Work task
Extract each line of the data below exactly as written.

Items listed in a dataset
################
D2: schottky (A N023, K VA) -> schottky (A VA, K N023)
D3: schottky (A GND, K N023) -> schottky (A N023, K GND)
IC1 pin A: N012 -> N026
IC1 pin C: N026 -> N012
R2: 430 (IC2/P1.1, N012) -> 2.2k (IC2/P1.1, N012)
################
Response to the exercise
D2: schottky (A N023, K VA) -> schottky (A VA, K N023)
D3: schottky (A GND, K N023) -> schottky (A N023, K GND)
IC1 pin A: N012 -> N026
IC1 pin C: N026 -> N012
R2: 430 (IC2/P1.1, N012) -> 2.2k (IC2/P1.1, N012)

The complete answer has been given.